Required task:
Repeat exactly, and only, the lines from the line bearing "Segment: **stroma**. Return" through the end of the material. Do not copy the pictures.

Data entries:
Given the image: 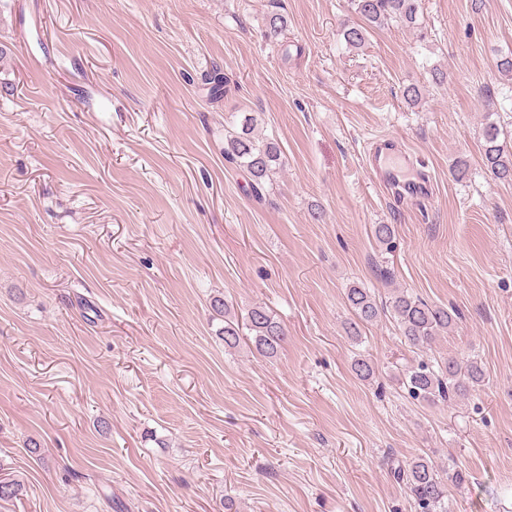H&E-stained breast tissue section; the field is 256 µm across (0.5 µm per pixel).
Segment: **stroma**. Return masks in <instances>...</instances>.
Here are the masks:
<instances>
[{
	"instance_id": "stroma-1",
	"label": "stroma",
	"mask_w": 512,
	"mask_h": 512,
	"mask_svg": "<svg viewBox=\"0 0 512 512\" xmlns=\"http://www.w3.org/2000/svg\"><path fill=\"white\" fill-rule=\"evenodd\" d=\"M422 7L353 49L350 0H0V512H414L391 470L420 455L468 473L450 512H512V183L480 155L486 121L512 132V0ZM248 117L281 148L260 202L224 158ZM379 137L427 197L377 181ZM353 283L461 317L428 349L387 314L355 340ZM450 356L479 391L411 398L405 368ZM213 306L219 313H224V328L219 333L222 336L221 339L224 340V347L229 349L236 348L239 345L240 337L233 325V321L228 318L230 314L228 305L224 303L223 299H215ZM247 319L257 351L268 357L275 356L286 335L281 323L263 306L252 307Z\"/></svg>"
}]
</instances>
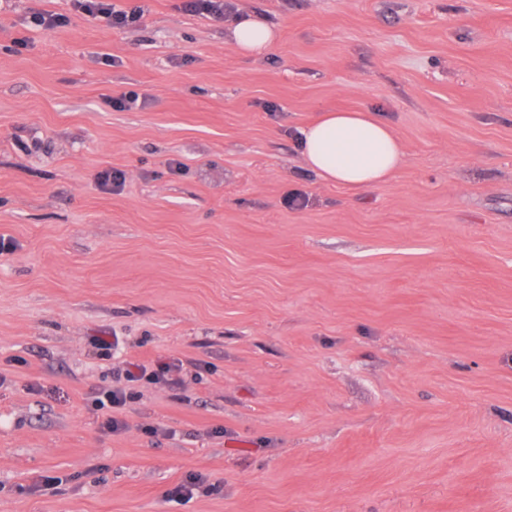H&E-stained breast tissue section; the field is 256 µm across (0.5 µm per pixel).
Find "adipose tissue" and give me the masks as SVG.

Written response:
Segment: **stroma**. Return masks in <instances>...</instances>.
Here are the masks:
<instances>
[{
	"instance_id": "stroma-1",
	"label": "stroma",
	"mask_w": 512,
	"mask_h": 512,
	"mask_svg": "<svg viewBox=\"0 0 512 512\" xmlns=\"http://www.w3.org/2000/svg\"><path fill=\"white\" fill-rule=\"evenodd\" d=\"M422 7L353 49L350 0H0V512H414L391 470L420 455L468 473L450 512H512V183L480 155L486 121L512 132V0ZM248 117L281 148L260 202L224 158ZM379 137L427 197L377 181ZM353 283L461 317L428 349L387 314L355 340ZM450 356L479 391L411 398L405 368ZM213 306L219 313H224V328L219 333L222 336L221 339L224 340V347L229 349L236 348L239 345L240 337L233 325V321L228 318L230 314L228 305L224 303L223 299H215ZM247 319L257 351L268 357L275 356L286 335L281 323L263 306L252 307Z\"/></svg>"
}]
</instances>
H&E-stained breast tissue section; the field is 256 µm across (0.5 µm per pixel).
Find "adipose tissue" and give me the masks as SVG.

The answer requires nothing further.